**What is expected**
A faithful copy of the entries is needed, one that leaves out the pictures.
BEGIN Input data
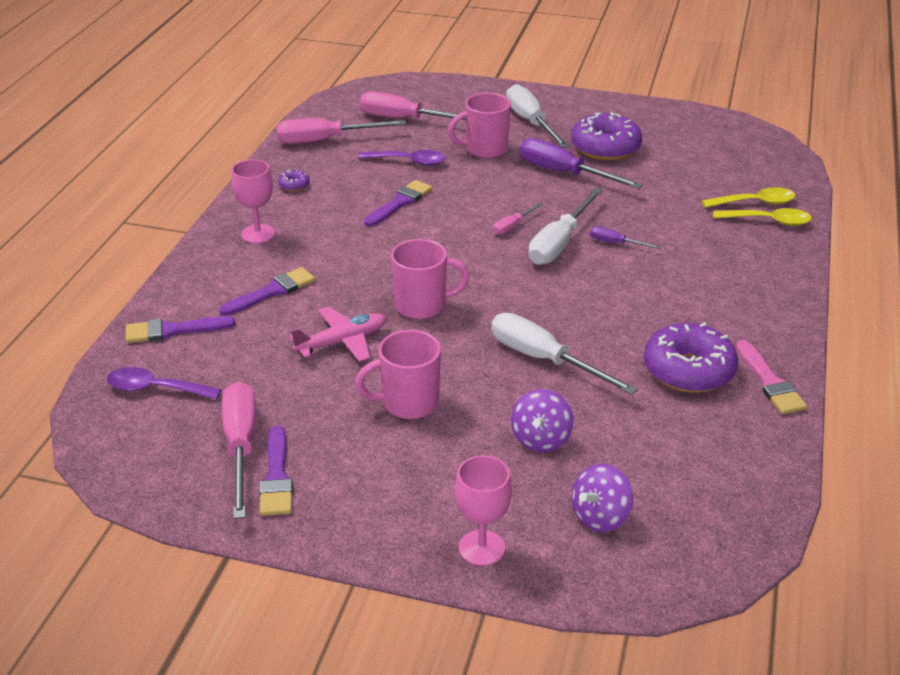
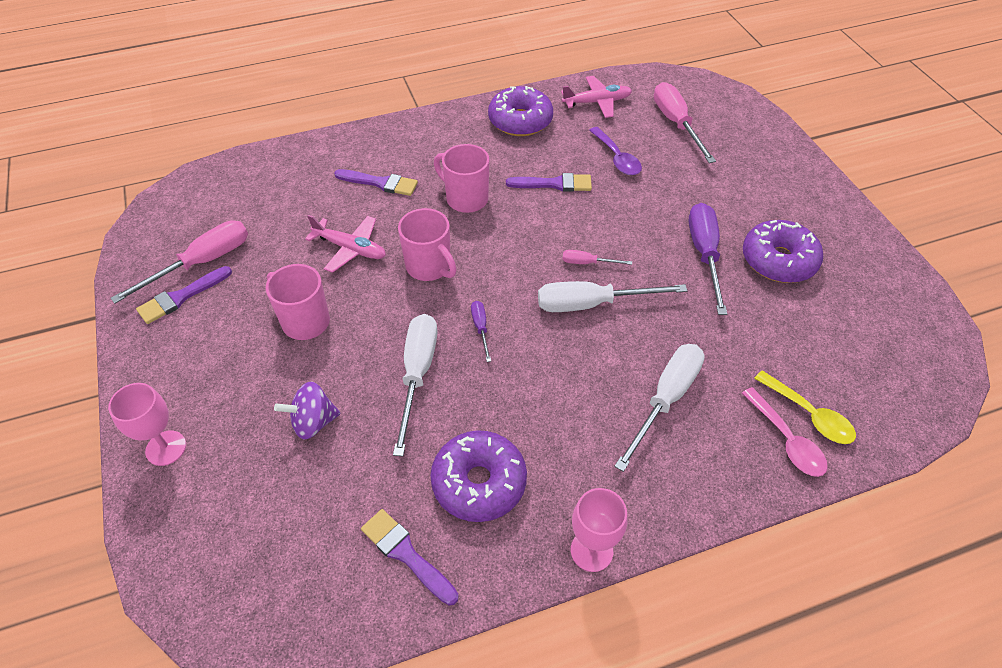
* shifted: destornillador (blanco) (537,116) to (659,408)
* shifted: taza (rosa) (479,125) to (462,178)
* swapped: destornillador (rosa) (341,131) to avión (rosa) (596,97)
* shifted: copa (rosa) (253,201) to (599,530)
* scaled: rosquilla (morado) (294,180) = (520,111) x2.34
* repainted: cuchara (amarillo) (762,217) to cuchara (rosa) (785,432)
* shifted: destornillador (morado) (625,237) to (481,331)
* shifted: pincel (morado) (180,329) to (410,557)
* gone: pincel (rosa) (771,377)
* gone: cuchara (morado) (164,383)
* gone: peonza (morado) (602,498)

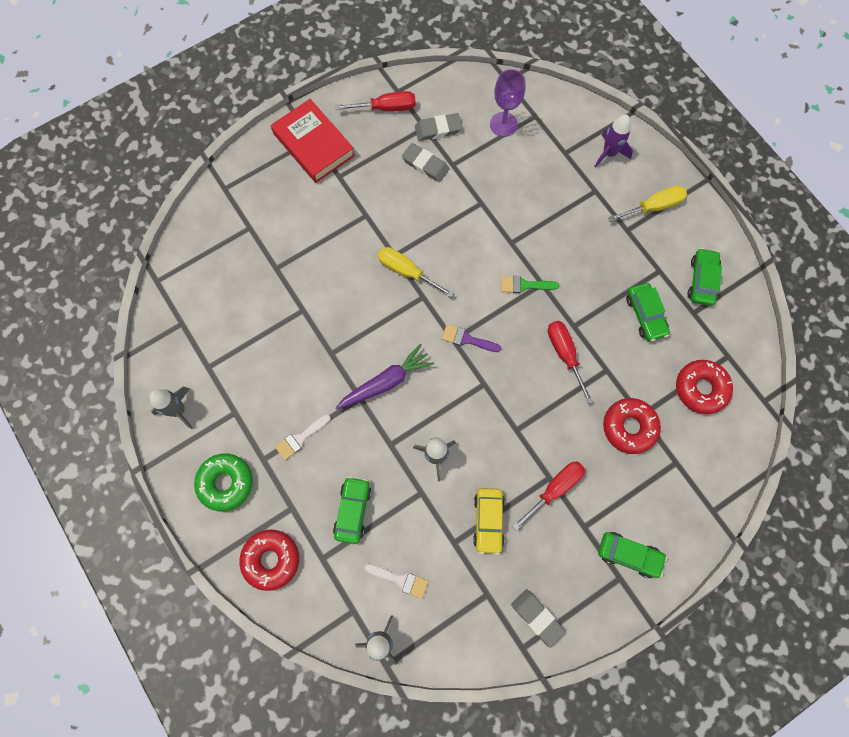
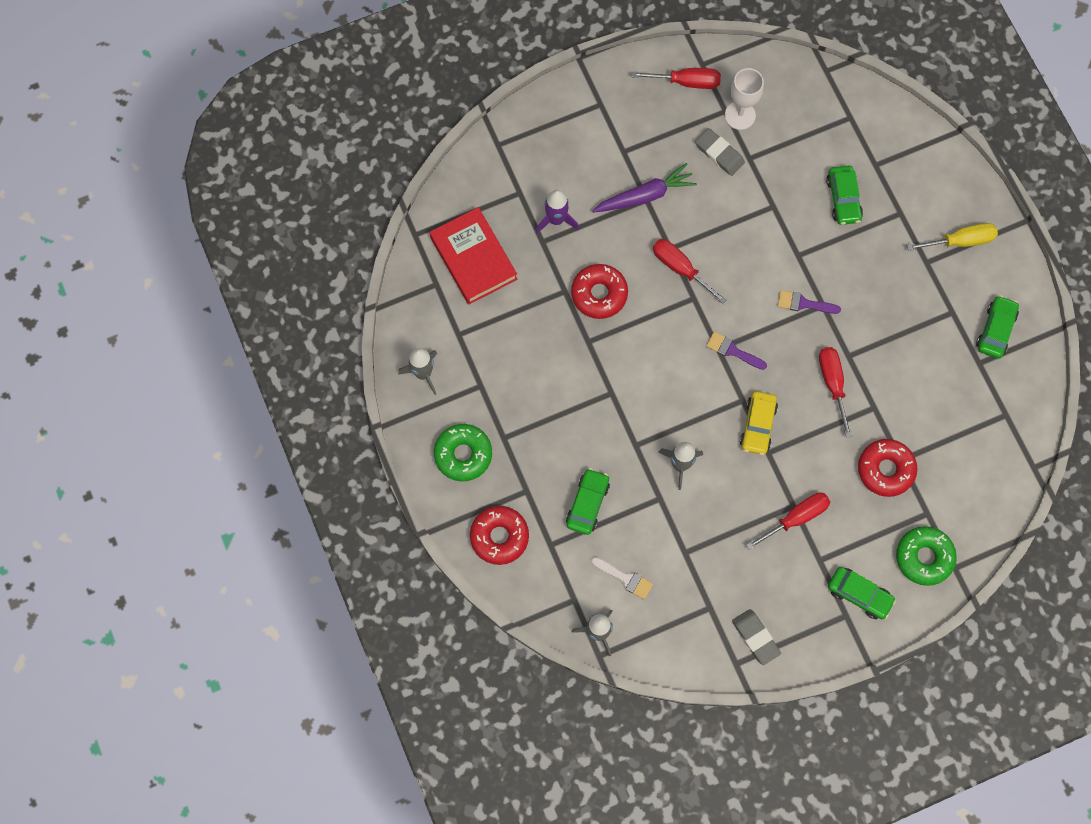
* gone: copa (morado) (507,103)
* shifted: libro (rojo) (313,141) to (473,255)
* swapped: goma de borrar (gris) (438,127) to copa (blanco) (744,99)
* shifted: cohete (morado) (613,141) to (557,211)
* repainted: destornillador (amarillo) (416,272) to destornillador (rojo) (690,271)
* repainted: pincel (verde) (530,284) to pincel (morado) (809,302)
* shifted: coche (verde) (648,312) to (844,195)
* shifted: zanahoria (morado) (385,376) to (644,188)
* shifted: rosquilla (rojo) (704,387) to (599,291)
* gone: pincel (blanco) (303,437)
* shifted: coche (amarillo) (489,521) to (759,423)
* new: rosquilla (verde) (926,556)

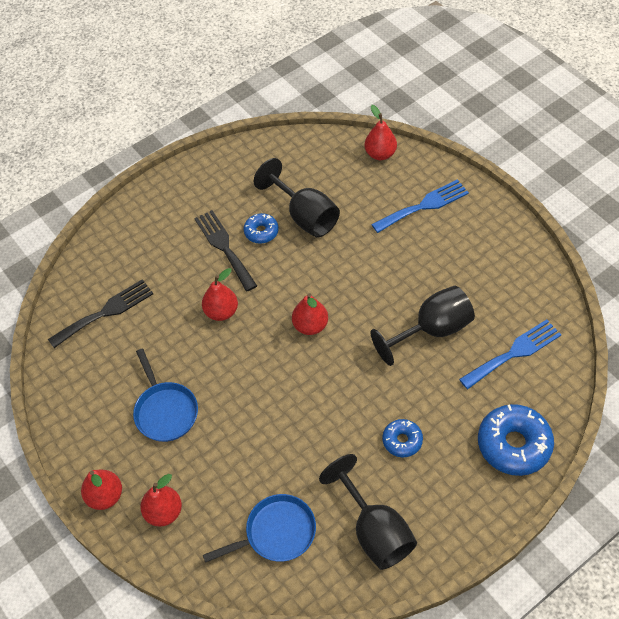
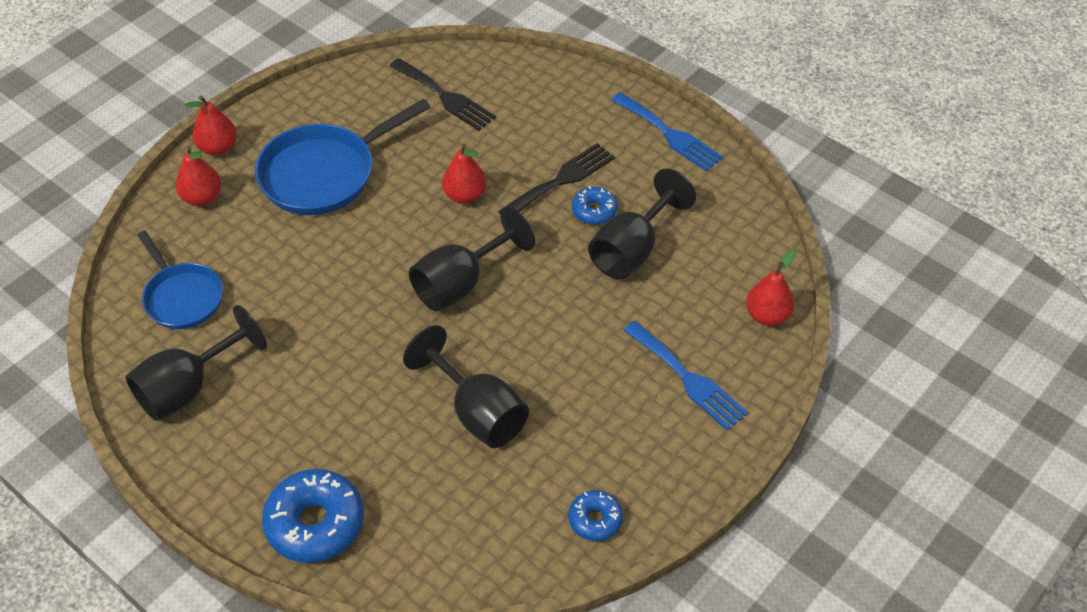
* swapped: pera (rojo) (310,314) to copa (negro) (472,258)
* shifted: tenedor (azul) (510,354) to (667,132)
* scaled: sartén (azul) (165,395) = (342,157) x1.57
* shifted: rosquilla (azul) (402,438) to (595,515)

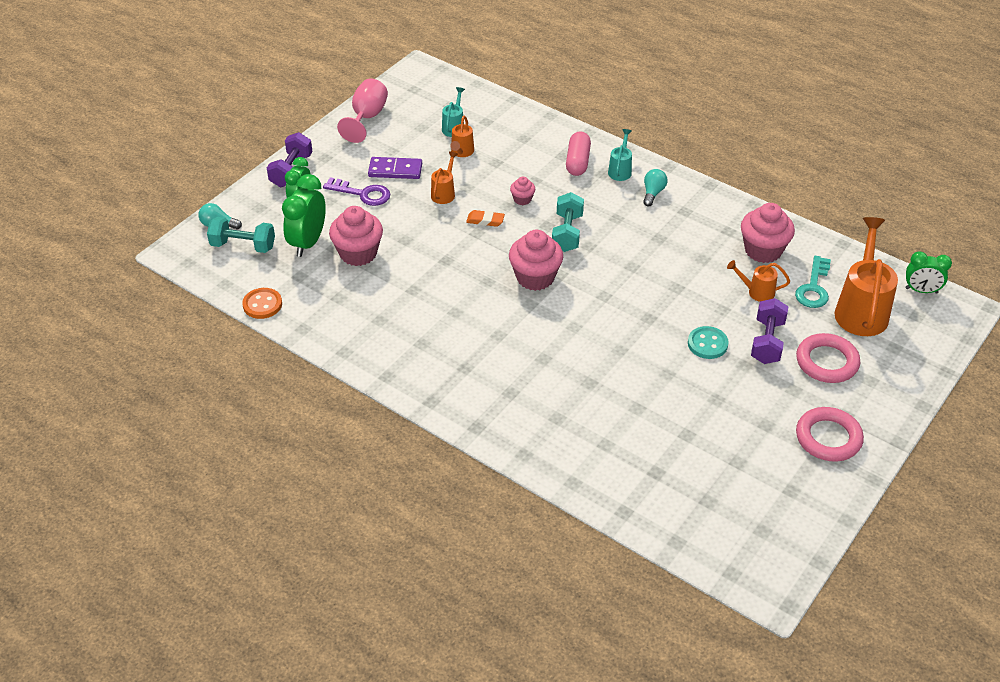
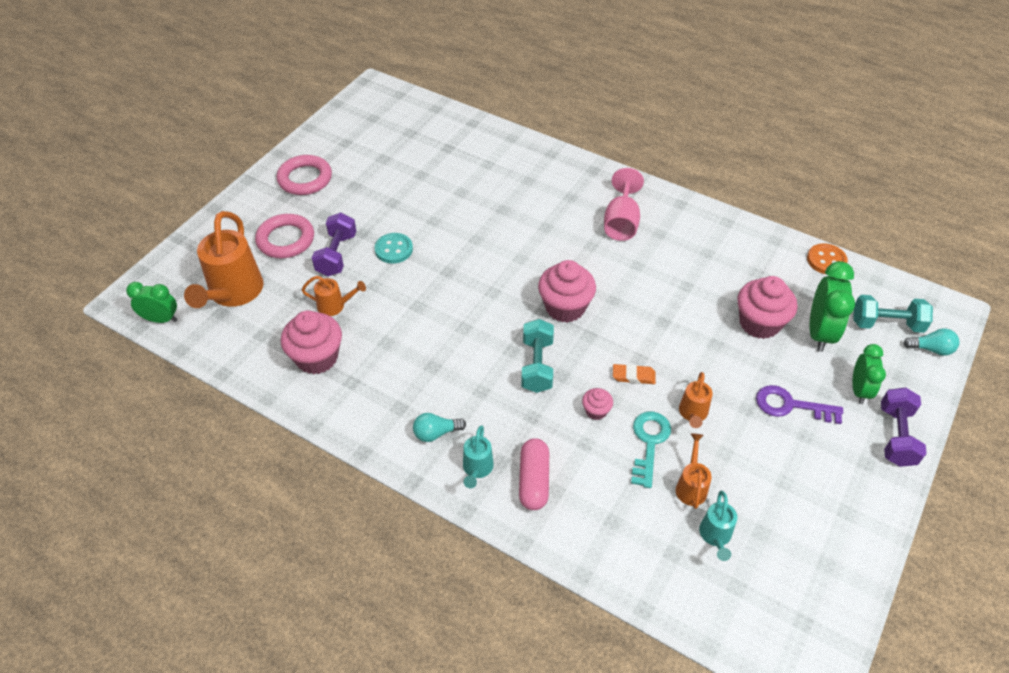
* shifted: copa (rosa) (362,111) to (624,204)
* gone: ficha de dominó (morado) (395,168)
* rotated: bombilla (turquesa) (655,187) = (439,427) 60 degrees clockwise
* shifted: llave (turquesa) (813,282) to (651,450)

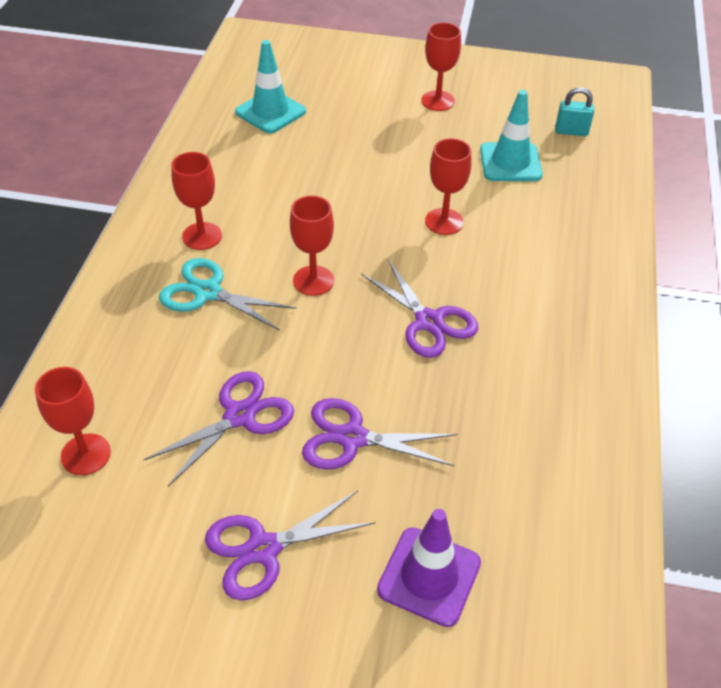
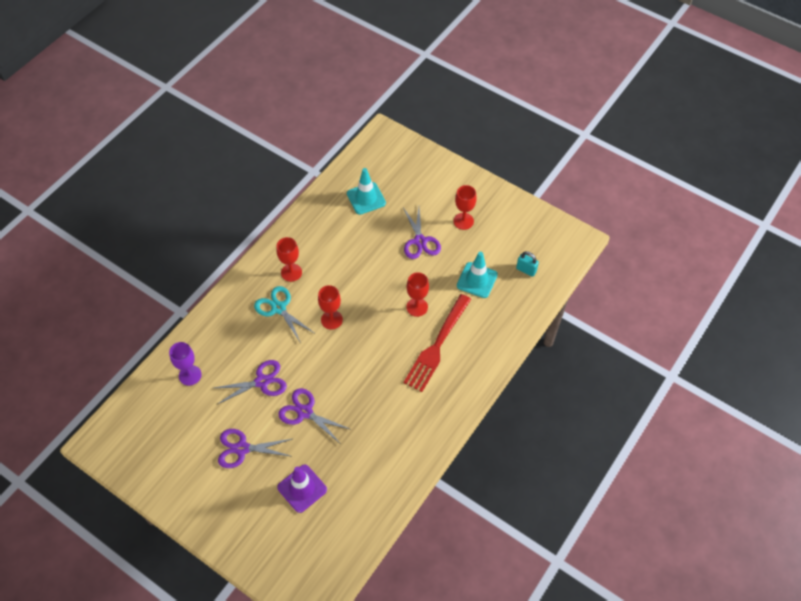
* shifted: tijeras (morado) (419,308) to (422,233)
* repainted: copa (rojo) (73,421) to copa (morado) (185,364)
* new: tenedor (rojo) (437,343)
END Input data
**Response below**
* shifted: destornillador (blanco) (537,116) to (659,408)
* shifted: taza (rosa) (479,125) to (462,178)
* swapped: destornillador (rosa) (341,131) to avión (rosa) (596,97)
* shifted: copa (rosa) (253,201) to (599,530)
* scaled: rosquilla (morado) (294,180) = (520,111) x2.34
* repainted: cuchara (amarillo) (762,217) to cuchara (rosa) (785,432)
* shifted: destornillador (morado) (625,237) to (481,331)
* shifted: pincel (morado) (180,329) to (410,557)
* gone: pincel (rosa) (771,377)
* gone: cuchara (morado) (164,383)
* gone: peonza (morado) (602,498)

* gone: copa (morado) (507,103)
* shifted: libro (rojo) (313,141) to (473,255)
* swapped: goma de borrar (gris) (438,127) to copa (blanco) (744,99)
* shifted: cohete (morado) (613,141) to (557,211)
* repainted: destornillador (amarillo) (416,272) to destornillador (rojo) (690,271)
* repainted: pincel (verde) (530,284) to pincel (morado) (809,302)
* shifted: coche (verde) (648,312) to (844,195)
* shifted: zanahoria (morado) (385,376) to (644,188)
* shifted: rosquilla (rojo) (704,387) to (599,291)
* gone: pincel (blanco) (303,437)
* shifted: coche (amarillo) (489,521) to (759,423)
* new: rosquilla (verde) (926,556)

* swapped: pera (rojo) (310,314) to copa (negro) (472,258)
* shifted: tenedor (azul) (510,354) to (667,132)
* scaled: sartén (azul) (165,395) = (342,157) x1.57
* shifted: rosquilla (azul) (402,438) to (595,515)

* shifted: copa (rosa) (362,111) to (624,204)
* gone: ficha de dominó (morado) (395,168)
* rotated: bombilla (turquesa) (655,187) = (439,427) 60 degrees clockwise
* shifted: llave (turquesa) (813,282) to (651,450)

* shifted: tijeras (morado) (419,308) to (422,233)
* repainted: copa (rojo) (73,421) to copa (morado) (185,364)
* new: tenedor (rojo) (437,343)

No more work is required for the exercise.